══ RECORDS SHOWN ══

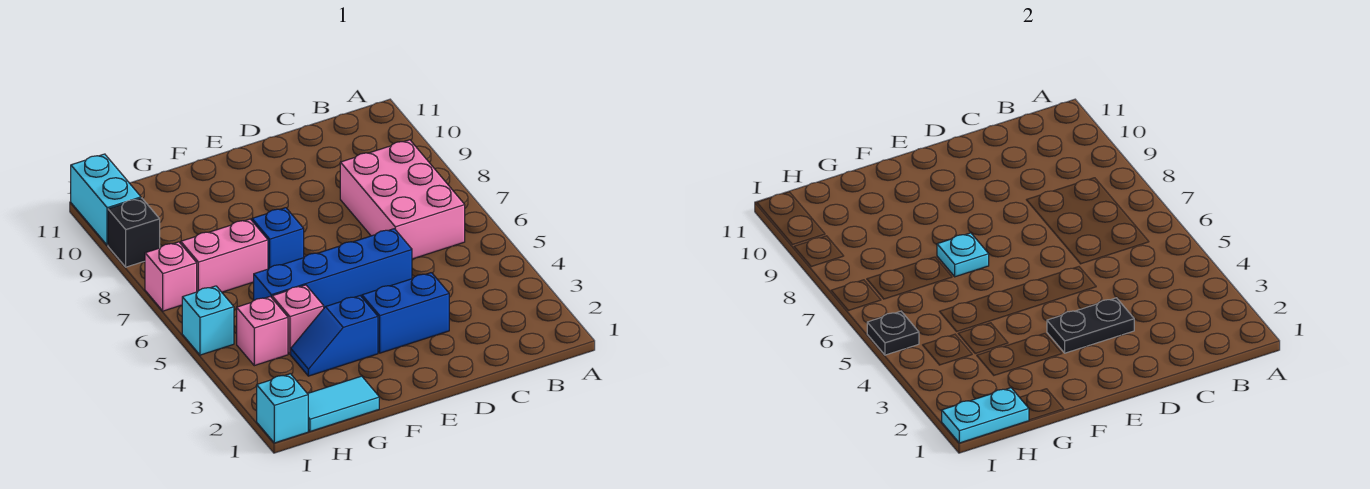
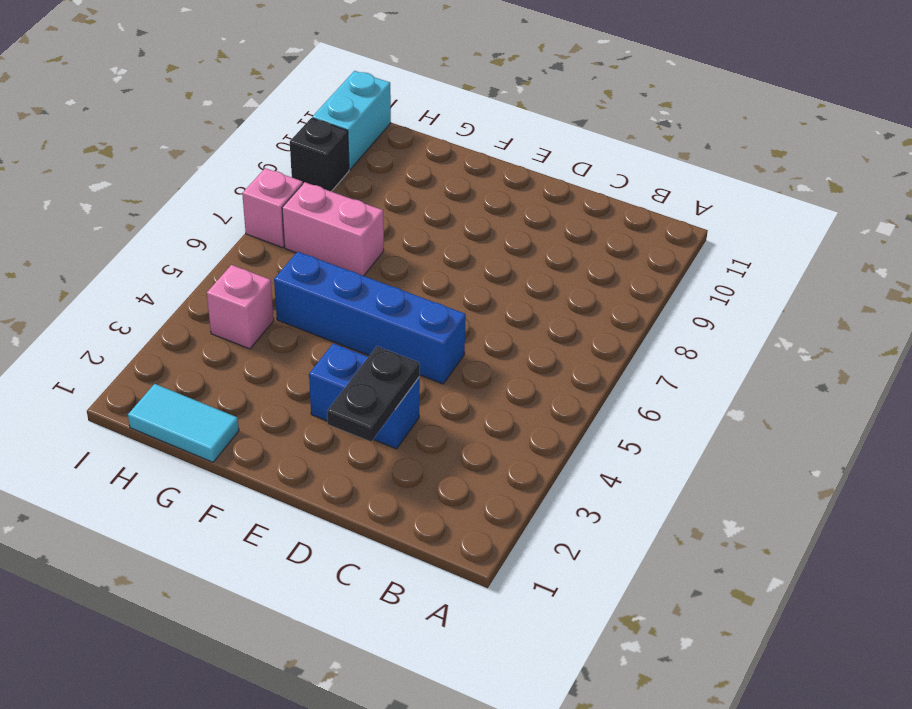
black 1x2 plate [327,346,420,442] -> black 1x2 plate turned to [1047,298,1134,353]
none -> pink 2x3 brick [340,140,465,259]
none -> blue 1x2 slope [291,296,378,376]
none -> blue 1x1 brick [252,208,304,269]

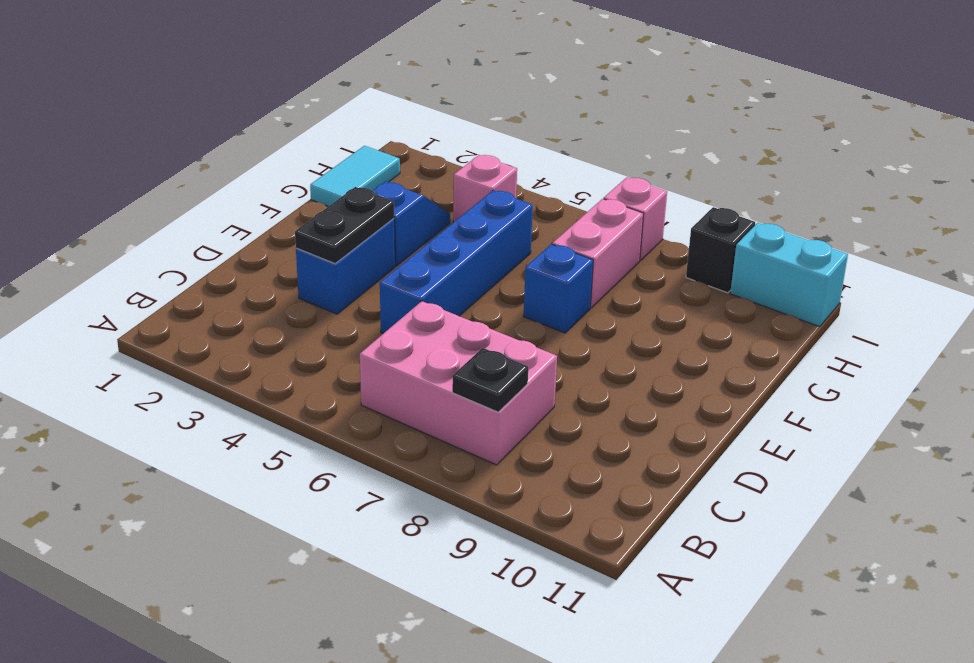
black 1x1 plate [452,348,528,412] -> black 1x1 plate moved to [867,311,919,355]
none -> pink 1x1 brick [272,285,324,354]
none -> cyan 1x1 brick [257,374,308,443]
none -> cyan 1x1 brick [182,286,234,355]

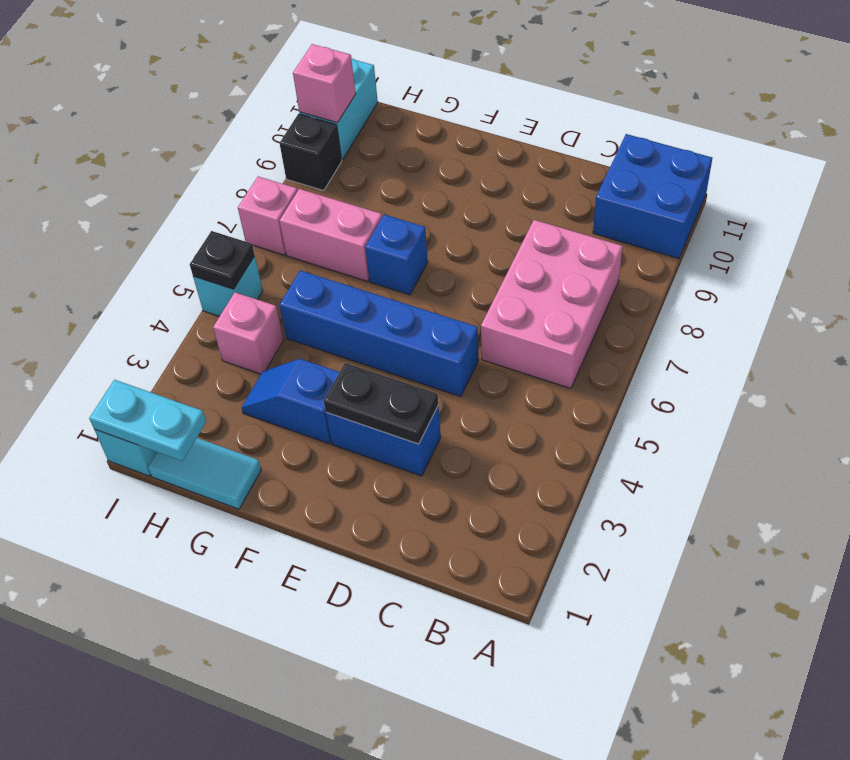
blue 2x2 brick [593,134,712,259] -> none
pink 1x1 brick [293,44,356,123] -> pink 1x1 brick moved to [272,285,324,354]
none -> cyan 1x1 plate [937,233,989,277]

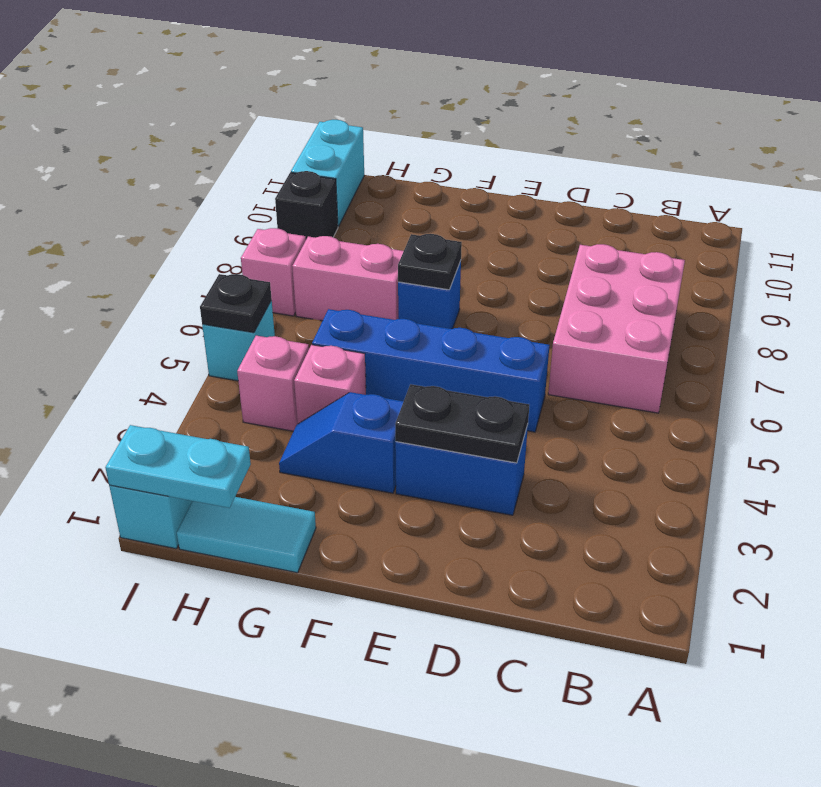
black 1x1 plate [398,234,462,290] -> cyan 1x1 plate [937,233,989,277]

═══

PROBLEM DETAILS
Every line above should be retyped exactly; the pictures do not belong in the copy.

EXERCISE RESULT
black 1x2 plate [327,346,420,442] -> black 1x2 plate turned to [1047,298,1134,353]
none -> pink 2x3 brick [340,140,465,259]
none -> blue 1x2 slope [291,296,378,376]
none -> blue 1x1 brick [252,208,304,269]

black 1x1 plate [452,348,528,412] -> black 1x1 plate moved to [867,311,919,355]
none -> pink 1x1 brick [272,285,324,354]
none -> cyan 1x1 brick [257,374,308,443]
none -> cyan 1x1 brick [182,286,234,355]

blue 2x2 brick [593,134,712,259] -> none
pink 1x1 brick [293,44,356,123] -> pink 1x1 brick moved to [272,285,324,354]
none -> cyan 1x1 plate [937,233,989,277]

black 1x1 plate [398,234,462,290] -> cyan 1x1 plate [937,233,989,277]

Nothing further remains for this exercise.